====== Provided data ======
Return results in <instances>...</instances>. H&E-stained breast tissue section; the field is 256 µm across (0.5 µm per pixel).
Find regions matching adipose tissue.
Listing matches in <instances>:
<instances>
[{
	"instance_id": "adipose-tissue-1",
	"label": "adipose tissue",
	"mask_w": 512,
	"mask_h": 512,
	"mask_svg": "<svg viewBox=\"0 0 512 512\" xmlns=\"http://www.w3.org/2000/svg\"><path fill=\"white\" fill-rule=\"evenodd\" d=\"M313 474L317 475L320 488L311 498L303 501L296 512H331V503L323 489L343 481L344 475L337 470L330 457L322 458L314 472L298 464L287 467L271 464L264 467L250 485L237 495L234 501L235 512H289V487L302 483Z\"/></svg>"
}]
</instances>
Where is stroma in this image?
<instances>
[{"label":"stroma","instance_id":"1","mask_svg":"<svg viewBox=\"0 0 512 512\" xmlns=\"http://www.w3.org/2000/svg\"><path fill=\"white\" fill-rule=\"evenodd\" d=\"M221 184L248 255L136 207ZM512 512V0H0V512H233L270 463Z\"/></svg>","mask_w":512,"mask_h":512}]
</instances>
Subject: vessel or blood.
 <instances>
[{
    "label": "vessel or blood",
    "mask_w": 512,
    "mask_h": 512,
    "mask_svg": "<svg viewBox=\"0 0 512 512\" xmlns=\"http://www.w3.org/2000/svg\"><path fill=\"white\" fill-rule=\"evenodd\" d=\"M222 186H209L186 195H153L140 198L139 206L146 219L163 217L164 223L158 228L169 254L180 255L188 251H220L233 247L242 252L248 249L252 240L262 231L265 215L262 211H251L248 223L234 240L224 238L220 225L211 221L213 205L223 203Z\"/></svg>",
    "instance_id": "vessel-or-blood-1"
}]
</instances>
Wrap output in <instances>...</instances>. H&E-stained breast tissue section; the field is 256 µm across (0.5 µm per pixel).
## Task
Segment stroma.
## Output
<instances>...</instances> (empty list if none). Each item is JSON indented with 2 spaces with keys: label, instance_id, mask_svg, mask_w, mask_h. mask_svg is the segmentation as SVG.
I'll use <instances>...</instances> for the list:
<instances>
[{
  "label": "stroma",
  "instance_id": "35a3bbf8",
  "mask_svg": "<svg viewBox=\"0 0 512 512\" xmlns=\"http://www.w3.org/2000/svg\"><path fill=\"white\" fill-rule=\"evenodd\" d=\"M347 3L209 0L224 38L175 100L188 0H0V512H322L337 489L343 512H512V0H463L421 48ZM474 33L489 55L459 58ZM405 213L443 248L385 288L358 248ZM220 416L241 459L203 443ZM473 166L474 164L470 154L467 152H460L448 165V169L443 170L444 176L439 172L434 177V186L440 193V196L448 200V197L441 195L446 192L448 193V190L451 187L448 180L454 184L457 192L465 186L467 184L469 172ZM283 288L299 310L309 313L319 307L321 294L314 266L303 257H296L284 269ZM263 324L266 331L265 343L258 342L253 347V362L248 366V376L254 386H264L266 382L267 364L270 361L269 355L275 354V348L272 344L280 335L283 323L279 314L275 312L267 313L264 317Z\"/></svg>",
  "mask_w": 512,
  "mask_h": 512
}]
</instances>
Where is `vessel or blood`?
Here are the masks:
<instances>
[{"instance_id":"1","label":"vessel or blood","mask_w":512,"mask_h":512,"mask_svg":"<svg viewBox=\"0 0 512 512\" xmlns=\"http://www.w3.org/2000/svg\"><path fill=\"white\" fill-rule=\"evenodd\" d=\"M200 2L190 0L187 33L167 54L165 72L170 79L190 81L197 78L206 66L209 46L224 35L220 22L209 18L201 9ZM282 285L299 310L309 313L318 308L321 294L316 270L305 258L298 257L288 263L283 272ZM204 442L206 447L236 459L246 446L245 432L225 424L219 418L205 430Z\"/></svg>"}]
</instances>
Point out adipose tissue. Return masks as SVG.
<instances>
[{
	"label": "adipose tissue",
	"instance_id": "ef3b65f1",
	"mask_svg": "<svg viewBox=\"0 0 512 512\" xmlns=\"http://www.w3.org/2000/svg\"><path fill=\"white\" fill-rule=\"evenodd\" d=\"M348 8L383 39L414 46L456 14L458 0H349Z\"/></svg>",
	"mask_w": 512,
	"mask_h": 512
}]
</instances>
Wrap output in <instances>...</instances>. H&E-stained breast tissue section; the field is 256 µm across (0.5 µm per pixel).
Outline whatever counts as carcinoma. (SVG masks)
======
> **What to produce**
Output every record above exactly as it appears.

> **The response**
Return results in <instances>...</instances>. H&E-stained breast tissue section; the field is 256 µm across (0.5 µm per pixel).
Find regions matching adipose tissue.
Listing matches in <instances>:
<instances>
[{
	"instance_id": "adipose-tissue-1",
	"label": "adipose tissue",
	"mask_w": 512,
	"mask_h": 512,
	"mask_svg": "<svg viewBox=\"0 0 512 512\" xmlns=\"http://www.w3.org/2000/svg\"><path fill=\"white\" fill-rule=\"evenodd\" d=\"M313 474L317 475L320 488L311 498L303 501L296 512H331V503L323 489L343 481L344 475L337 470L330 457L322 458L314 472L298 464L287 467L271 464L264 467L250 485L237 495L234 501L235 512H289V487L302 483Z\"/></svg>"
}]
</instances>
Where is stroma in this image?
<instances>
[{"label":"stroma","instance_id":"1","mask_svg":"<svg viewBox=\"0 0 512 512\" xmlns=\"http://www.w3.org/2000/svg\"><path fill=\"white\" fill-rule=\"evenodd\" d=\"M221 184L248 255L136 207ZM512 512V0H0V512H233L270 463Z\"/></svg>","mask_w":512,"mask_h":512}]
</instances>
Subject: vessel or blood.
 <instances>
[{
    "label": "vessel or blood",
    "mask_w": 512,
    "mask_h": 512,
    "mask_svg": "<svg viewBox=\"0 0 512 512\" xmlns=\"http://www.w3.org/2000/svg\"><path fill=\"white\" fill-rule=\"evenodd\" d=\"M222 186H209L186 195H153L140 198L139 206L146 219L163 217L164 223L158 228L169 254L180 255L188 251H220L233 247L242 252L248 249L252 240L262 231L265 215L262 211H251L248 223L234 240L224 238L220 225L211 221L213 205L223 203Z\"/></svg>",
    "instance_id": "vessel-or-blood-1"
}]
</instances>
Wrap output in <instances>...</instances>. H&E-stained breast tissue section; the field is 256 µm across (0.5 µm per pixel).
## Task
Segment stroma.
## Output
<instances>...</instances> (empty list if none). Each item is JSON indented with 2 spaces with keys: label, instance_id, mask_svg, mask_w, mask_h. mask_svg is the segmentation as SVG.
I'll use <instances>...</instances> for the list:
<instances>
[{
  "label": "stroma",
  "instance_id": "35a3bbf8",
  "mask_svg": "<svg viewBox=\"0 0 512 512\" xmlns=\"http://www.w3.org/2000/svg\"><path fill=\"white\" fill-rule=\"evenodd\" d=\"M347 3L209 0L224 38L175 100L188 0H0V512H322L337 489L343 512H512V0H463L421 48ZM474 33L489 55L459 58ZM405 213L443 248L385 288L358 248ZM220 416L241 459L203 443ZM473 166L474 164L470 154L467 152H460L448 165V169L443 170L444 176L439 172L434 177V186L440 193V196L448 200V197L441 195L446 192L448 193V190L451 187L448 180L454 184L457 192L465 186L467 184L469 172ZM283 288L299 310L309 313L319 307L321 294L314 266L303 257H296L284 269ZM263 324L266 331L265 343L258 342L253 347V362L248 366V376L254 386H264L266 382L267 364L270 361L269 355L275 354V348L272 344L280 335L283 323L279 314L275 312L267 313L264 317Z\"/></svg>",
  "mask_w": 512,
  "mask_h": 512
}]
</instances>
Where is `vessel or blood`?
Here are the masks:
<instances>
[{"instance_id":"1","label":"vessel or blood","mask_w":512,"mask_h":512,"mask_svg":"<svg viewBox=\"0 0 512 512\" xmlns=\"http://www.w3.org/2000/svg\"><path fill=\"white\" fill-rule=\"evenodd\" d=\"M200 2L190 0L187 33L167 54L165 72L170 79L190 81L197 78L206 66L209 46L224 35L220 22L209 18L201 9ZM282 285L299 310L309 313L318 308L321 294L316 270L305 258L298 257L288 263L283 272ZM204 442L206 447L236 459L246 446L245 432L225 424L219 418L205 430Z\"/></svg>"}]
</instances>
Point out adipose tissue. Return masks as SVG.
<instances>
[{
	"label": "adipose tissue",
	"instance_id": "ef3b65f1",
	"mask_svg": "<svg viewBox=\"0 0 512 512\" xmlns=\"http://www.w3.org/2000/svg\"><path fill=\"white\" fill-rule=\"evenodd\" d=\"M348 8L383 39L414 46L456 14L458 0H349Z\"/></svg>",
	"mask_w": 512,
	"mask_h": 512
}]
</instances>
Wrap output in <instances>...</instances>. H&E-stained breast tissue section; the field is 256 µm across (0.5 µm per pixel).
Outline whatever counts as carcinoma. (SVG masks)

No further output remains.